── The records

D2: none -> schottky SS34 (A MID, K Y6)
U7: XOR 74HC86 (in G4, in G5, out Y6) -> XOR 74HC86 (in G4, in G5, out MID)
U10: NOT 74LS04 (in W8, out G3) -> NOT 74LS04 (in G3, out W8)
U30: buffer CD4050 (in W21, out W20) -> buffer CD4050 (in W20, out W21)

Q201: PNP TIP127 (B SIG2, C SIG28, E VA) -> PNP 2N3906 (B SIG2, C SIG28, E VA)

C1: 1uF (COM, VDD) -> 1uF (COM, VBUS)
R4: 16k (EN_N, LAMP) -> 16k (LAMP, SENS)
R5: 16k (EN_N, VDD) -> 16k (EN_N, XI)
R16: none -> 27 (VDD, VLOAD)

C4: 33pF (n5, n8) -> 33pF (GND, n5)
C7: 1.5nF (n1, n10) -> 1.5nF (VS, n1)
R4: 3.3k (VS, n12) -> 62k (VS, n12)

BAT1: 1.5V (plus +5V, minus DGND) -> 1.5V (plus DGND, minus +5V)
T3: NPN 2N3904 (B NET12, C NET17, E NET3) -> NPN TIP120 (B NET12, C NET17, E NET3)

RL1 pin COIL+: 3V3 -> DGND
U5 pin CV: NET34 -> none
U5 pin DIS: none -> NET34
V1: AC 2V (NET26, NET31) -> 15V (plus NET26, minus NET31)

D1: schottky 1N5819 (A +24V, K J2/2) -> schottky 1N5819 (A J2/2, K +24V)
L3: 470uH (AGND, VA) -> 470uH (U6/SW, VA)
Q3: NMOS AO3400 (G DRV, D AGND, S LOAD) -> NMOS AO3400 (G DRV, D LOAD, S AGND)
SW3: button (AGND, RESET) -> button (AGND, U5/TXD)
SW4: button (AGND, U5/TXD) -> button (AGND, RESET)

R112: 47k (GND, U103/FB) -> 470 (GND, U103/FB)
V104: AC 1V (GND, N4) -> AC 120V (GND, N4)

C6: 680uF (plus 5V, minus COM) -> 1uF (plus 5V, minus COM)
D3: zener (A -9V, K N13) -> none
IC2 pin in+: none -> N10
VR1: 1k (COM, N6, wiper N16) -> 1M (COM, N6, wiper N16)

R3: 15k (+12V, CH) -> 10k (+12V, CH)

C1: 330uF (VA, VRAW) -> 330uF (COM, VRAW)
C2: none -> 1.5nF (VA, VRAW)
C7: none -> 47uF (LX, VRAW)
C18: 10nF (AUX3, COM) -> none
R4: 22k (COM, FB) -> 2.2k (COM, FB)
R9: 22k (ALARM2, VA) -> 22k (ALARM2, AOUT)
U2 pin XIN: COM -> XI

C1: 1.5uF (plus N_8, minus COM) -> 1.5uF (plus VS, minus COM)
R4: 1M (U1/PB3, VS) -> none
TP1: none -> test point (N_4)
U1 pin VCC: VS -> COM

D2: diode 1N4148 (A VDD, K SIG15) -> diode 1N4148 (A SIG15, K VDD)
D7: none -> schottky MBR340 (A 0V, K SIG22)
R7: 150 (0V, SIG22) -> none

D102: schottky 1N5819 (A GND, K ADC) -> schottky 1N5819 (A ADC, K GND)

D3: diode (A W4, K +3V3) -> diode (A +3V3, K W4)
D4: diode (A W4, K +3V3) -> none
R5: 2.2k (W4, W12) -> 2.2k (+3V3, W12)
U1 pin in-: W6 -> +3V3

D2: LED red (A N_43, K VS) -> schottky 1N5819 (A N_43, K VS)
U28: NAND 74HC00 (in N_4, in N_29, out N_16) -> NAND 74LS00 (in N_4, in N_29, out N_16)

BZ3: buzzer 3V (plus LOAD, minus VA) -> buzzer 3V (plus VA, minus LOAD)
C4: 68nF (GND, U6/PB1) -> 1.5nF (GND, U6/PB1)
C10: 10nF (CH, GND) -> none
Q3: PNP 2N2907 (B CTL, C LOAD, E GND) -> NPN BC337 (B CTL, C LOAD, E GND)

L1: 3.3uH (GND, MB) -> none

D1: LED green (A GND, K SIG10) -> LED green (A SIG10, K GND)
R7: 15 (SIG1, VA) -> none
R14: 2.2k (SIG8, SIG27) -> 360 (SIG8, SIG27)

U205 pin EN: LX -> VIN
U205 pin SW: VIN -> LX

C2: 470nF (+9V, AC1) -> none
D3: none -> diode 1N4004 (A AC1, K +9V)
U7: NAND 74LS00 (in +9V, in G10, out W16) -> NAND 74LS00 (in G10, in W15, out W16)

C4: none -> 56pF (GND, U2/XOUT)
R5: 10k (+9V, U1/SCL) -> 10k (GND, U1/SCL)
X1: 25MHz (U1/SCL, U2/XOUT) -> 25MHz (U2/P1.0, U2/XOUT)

────

# Activity:
Reproduce the data. Match each line exactly.

# Solution to the problem:
D2: none -> schottky SS34 (A MID, K Y6)
U7: XOR 74HC86 (in G4, in G5, out Y6) -> XOR 74HC86 (in G4, in G5, out MID)
U10: NOT 74LS04 (in W8, out G3) -> NOT 74LS04 (in G3, out W8)
U30: buffer CD4050 (in W21, out W20) -> buffer CD4050 (in W20, out W21)

Q201: PNP TIP127 (B SIG2, C SIG28, E VA) -> PNP 2N3906 (B SIG2, C SIG28, E VA)

C1: 1uF (COM, VDD) -> 1uF (COM, VBUS)
R4: 16k (EN_N, LAMP) -> 16k (LAMP, SENS)
R5: 16k (EN_N, VDD) -> 16k (EN_N, XI)
R16: none -> 27 (VDD, VLOAD)

C4: 33pF (n5, n8) -> 33pF (GND, n5)
C7: 1.5nF (n1, n10) -> 1.5nF (VS, n1)
R4: 3.3k (VS, n12) -> 62k (VS, n12)

BAT1: 1.5V (plus +5V, minus DGND) -> 1.5V (plus DGND, minus +5V)
T3: NPN 2N3904 (B NET12, C NET17, E NET3) -> NPN TIP120 (B NET12, C NET17, E NET3)

RL1 pin COIL+: 3V3 -> DGND
U5 pin CV: NET34 -> none
U5 pin DIS: none -> NET34
V1: AC 2V (NET26, NET31) -> 15V (plus NET26, minus NET31)

D1: schottky 1N5819 (A +24V, K J2/2) -> schottky 1N5819 (A J2/2, K +24V)
L3: 470uH (AGND, VA) -> 470uH (U6/SW, VA)
Q3: NMOS AO3400 (G DRV, D AGND, S LOAD) -> NMOS AO3400 (G DRV, D LOAD, S AGND)
SW3: button (AGND, RESET) -> button (AGND, U5/TXD)
SW4: button (AGND, U5/TXD) -> button (AGND, RESET)

R112: 47k (GND, U103/FB) -> 470 (GND, U103/FB)
V104: AC 1V (GND, N4) -> AC 120V (GND, N4)

C6: 680uF (plus 5V, minus COM) -> 1uF (plus 5V, minus COM)
D3: zener (A -9V, K N13) -> none
IC2 pin in+: none -> N10
VR1: 1k (COM, N6, wiper N16) -> 1M (COM, N6, wiper N16)

R3: 15k (+12V, CH) -> 10k (+12V, CH)

C1: 330uF (VA, VRAW) -> 330uF (COM, VRAW)
C2: none -> 1.5nF (VA, VRAW)
C7: none -> 47uF (LX, VRAW)
C18: 10nF (AUX3, COM) -> none
R4: 22k (COM, FB) -> 2.2k (COM, FB)
R9: 22k (ALARM2, VA) -> 22k (ALARM2, AOUT)
U2 pin XIN: COM -> XI

C1: 1.5uF (plus N_8, minus COM) -> 1.5uF (plus VS, minus COM)
R4: 1M (U1/PB3, VS) -> none
TP1: none -> test point (N_4)
U1 pin VCC: VS -> COM

D2: diode 1N4148 (A VDD, K SIG15) -> diode 1N4148 (A SIG15, K VDD)
D7: none -> schottky MBR340 (A 0V, K SIG22)
R7: 150 (0V, SIG22) -> none

D102: schottky 1N5819 (A GND, K ADC) -> schottky 1N5819 (A ADC, K GND)

D3: diode (A W4, K +3V3) -> diode (A +3V3, K W4)
D4: diode (A W4, K +3V3) -> none
R5: 2.2k (W4, W12) -> 2.2k (+3V3, W12)
U1 pin in-: W6 -> +3V3

D2: LED red (A N_43, K VS) -> schottky 1N5819 (A N_43, K VS)
U28: NAND 74HC00 (in N_4, in N_29, out N_16) -> NAND 74LS00 (in N_4, in N_29, out N_16)

BZ3: buzzer 3V (plus LOAD, minus VA) -> buzzer 3V (plus VA, minus LOAD)
C4: 68nF (GND, U6/PB1) -> 1.5nF (GND, U6/PB1)
C10: 10nF (CH, GND) -> none
Q3: PNP 2N2907 (B CTL, C LOAD, E GND) -> NPN BC337 (B CTL, C LOAD, E GND)

L1: 3.3uH (GND, MB) -> none

D1: LED green (A GND, K SIG10) -> LED green (A SIG10, K GND)
R7: 15 (SIG1, VA) -> none
R14: 2.2k (SIG8, SIG27) -> 360 (SIG8, SIG27)

U205 pin EN: LX -> VIN
U205 pin SW: VIN -> LX

C2: 470nF (+9V, AC1) -> none
D3: none -> diode 1N4004 (A AC1, K +9V)
U7: NAND 74LS00 (in +9V, in G10, out W16) -> NAND 74LS00 (in G10, in W15, out W16)

C4: none -> 56pF (GND, U2/XOUT)
R5: 10k (+9V, U1/SCL) -> 10k (GND, U1/SCL)
X1: 25MHz (U1/SCL, U2/XOUT) -> 25MHz (U2/P1.0, U2/XOUT)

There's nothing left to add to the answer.